▶ **WORK REQUEST**:
Scan the entries for lines containing the string "none". Reply with how many there are, and nothing else.

▶ **EXTRACTED INFORMATION**:
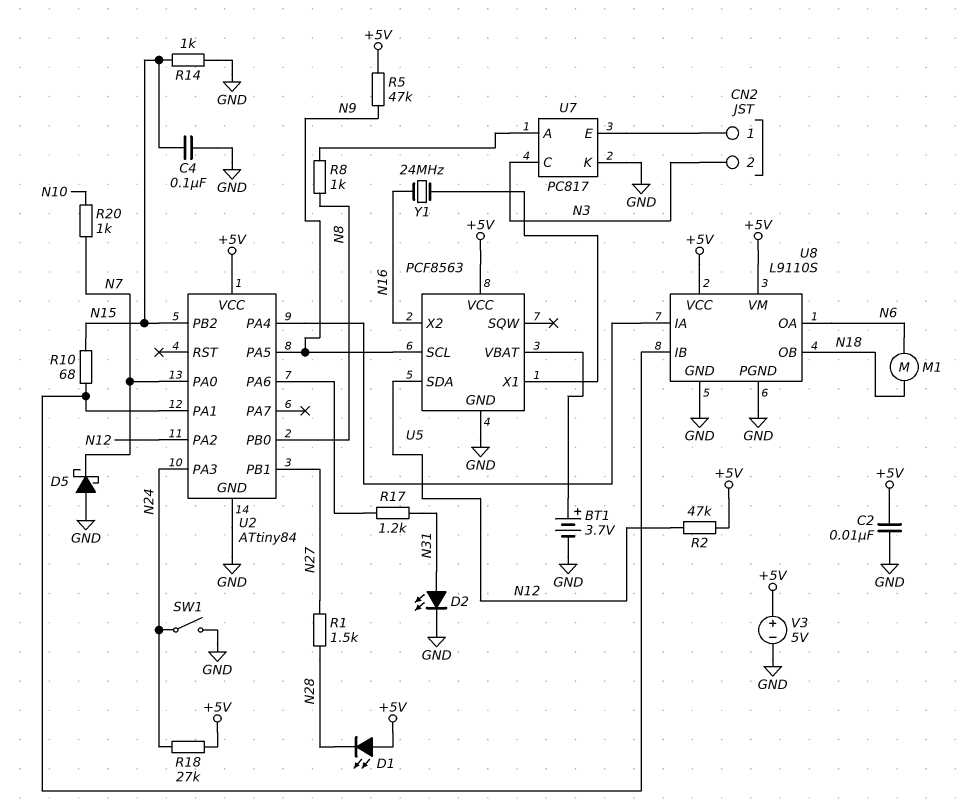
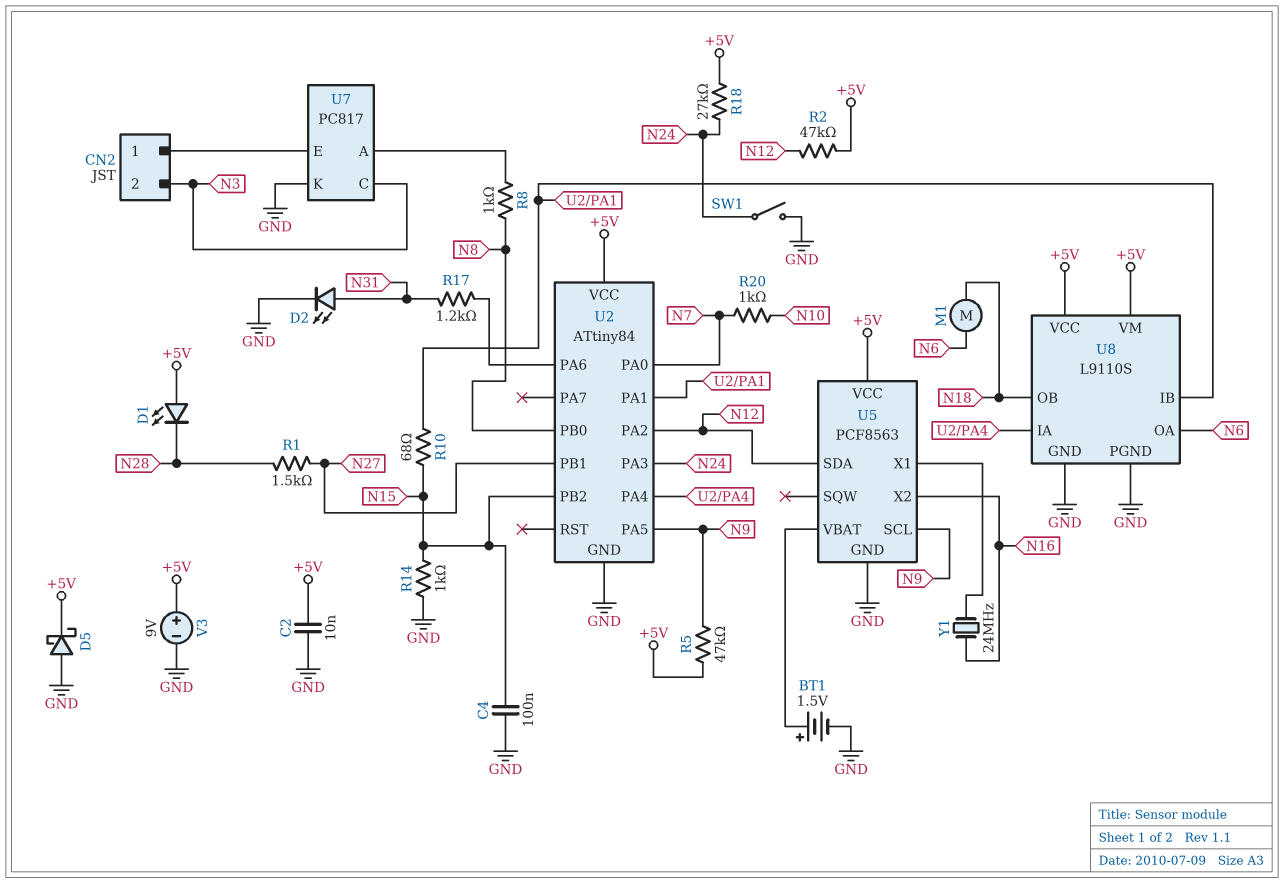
BT1: 3.7V (plus U5/VBAT, minus GND) -> 1.5V (plus U5/VBAT, minus GND)
D5: schottky (A GND, K N7) -> schottky (A GND, K +5V)
V3: 5V (plus +5V, minus GND) -> 9V (plus +5V, minus GND)

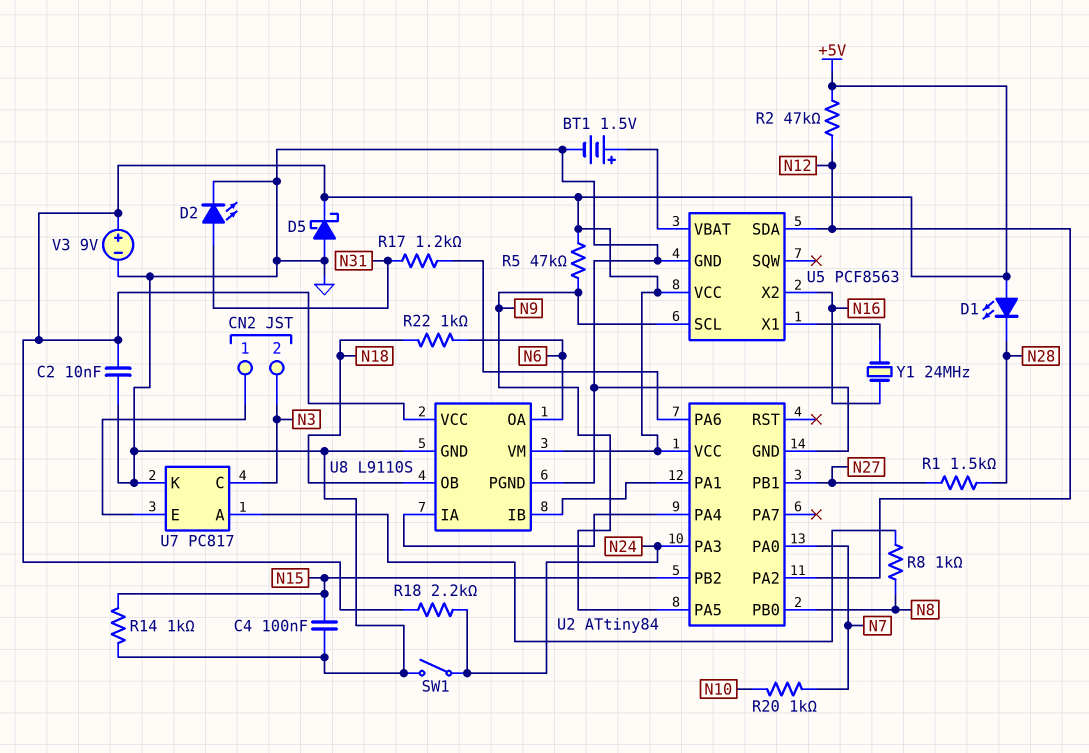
M1: motor (N6, N18) -> none
R10: 68 (N15, U2/PA1) -> none
R18: 27k (+5V, N24) -> 2.2k (+5V, N24)
R22: none -> 1k (N6, N18)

▶ **WRITTEN ANSWER**:
3